**ACTION ITEM**
Using the records below, copy every line that holds the string "orange".
(RECORD EXTRACTS)
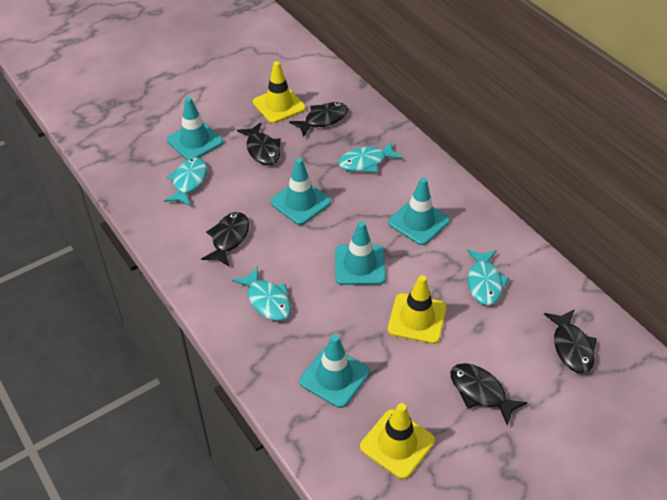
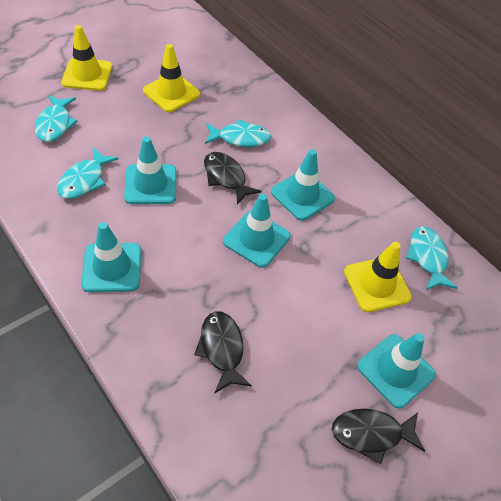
black fish: 5 -> 3

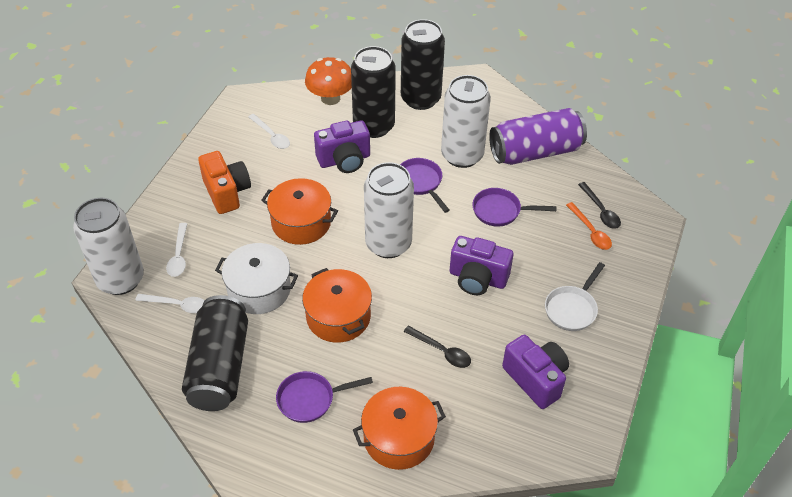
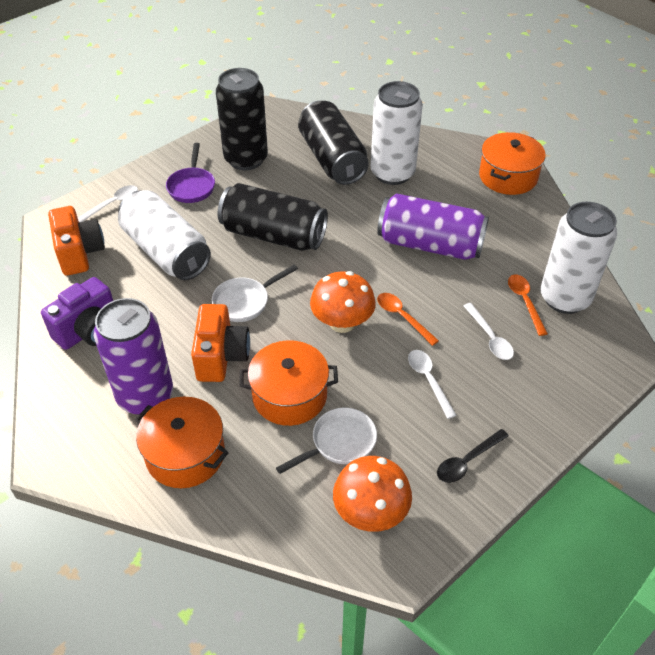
black spoon: 2 -> 1
orange camera: 1 -> 2
orange mushroom: 1 -> 2
orange spoon: 1 -> 2
purple camera: 3 -> 1
purple can: 1 -> 2
purple pan: 3 -> 1
white pan: 1 -> 2
white pot: 1 -> 0

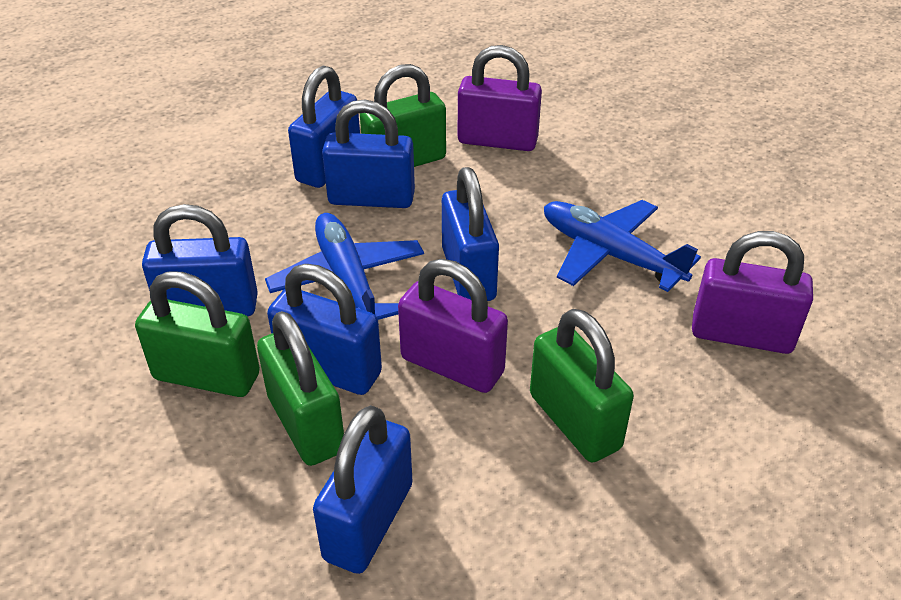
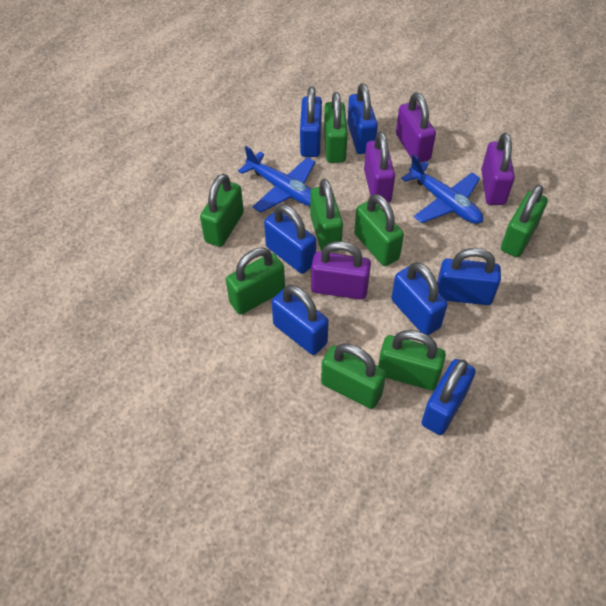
blue padlock: 6 -> 7
green padlock: 4 -> 8
purple padlock: 3 -> 4

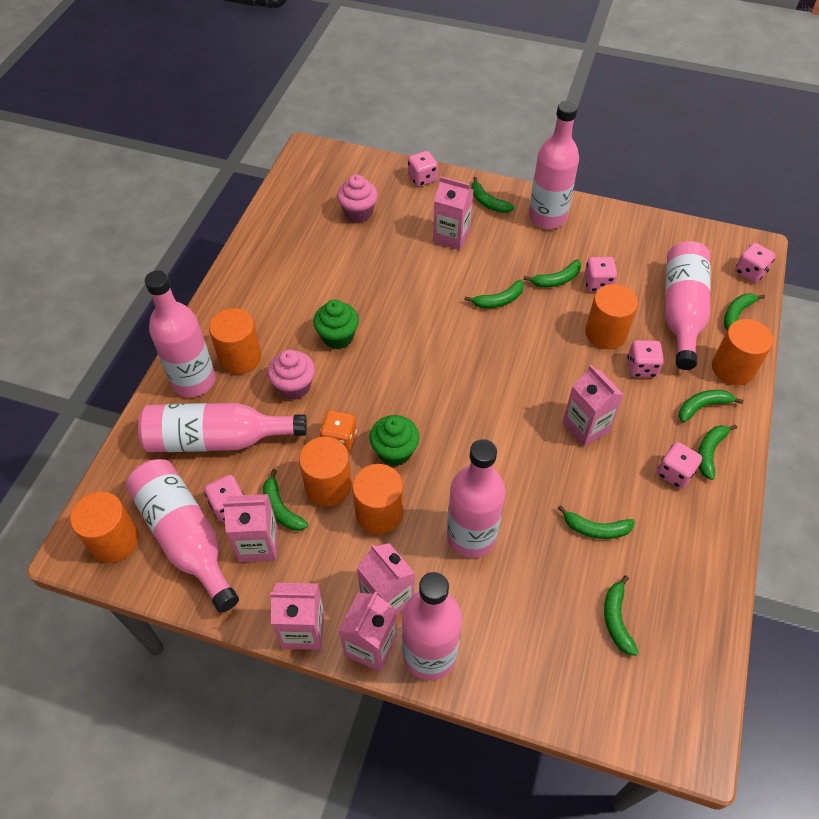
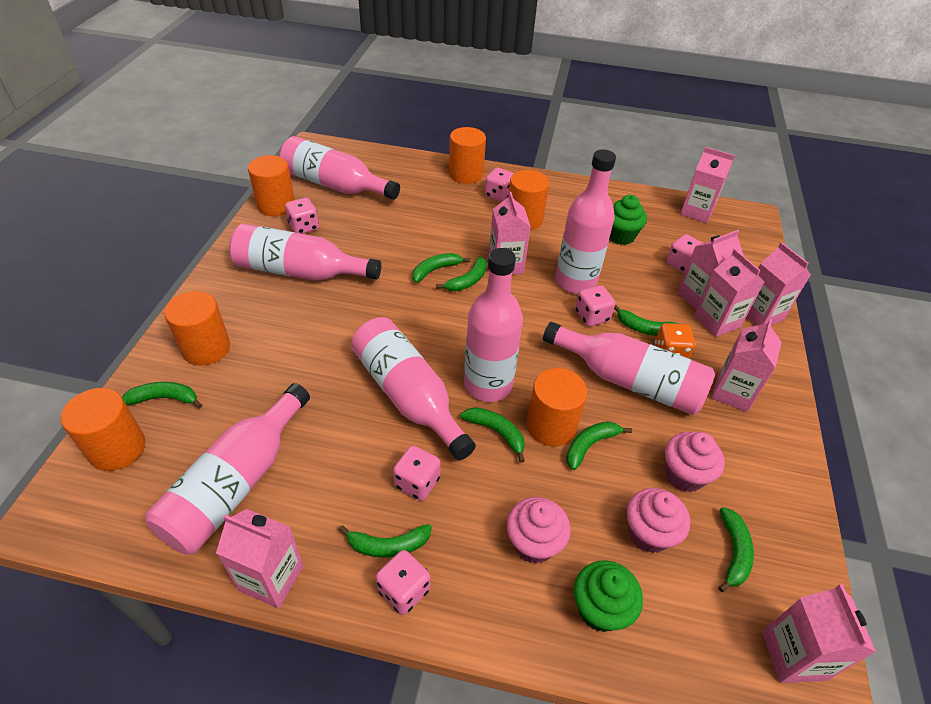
green banana: 9 -> 8
pink carton: 6 -> 8
pink cupcake: 2 -> 3

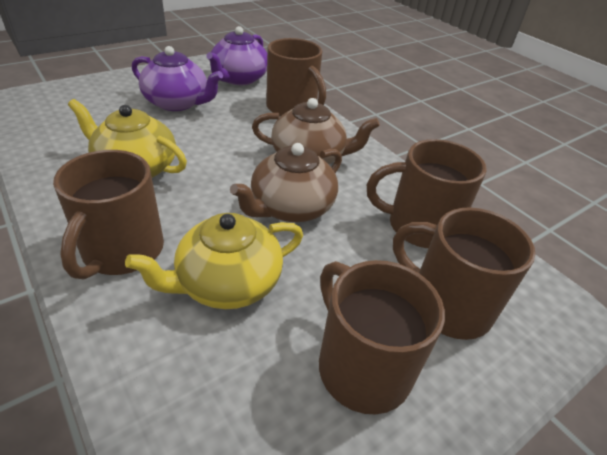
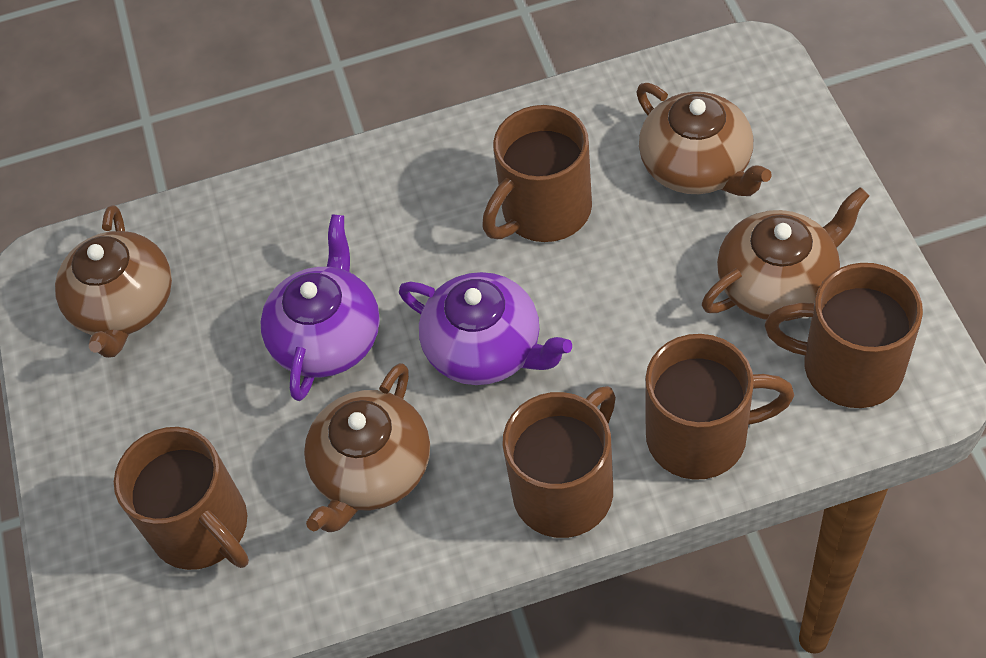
brown teapot: 2 -> 4
yellow teapot: 2 -> 0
(End RECORD EXTRACTS)
**YOUR SOLUTION**
orange camera: 1 -> 2
orange mushroom: 1 -> 2
orange spoon: 1 -> 2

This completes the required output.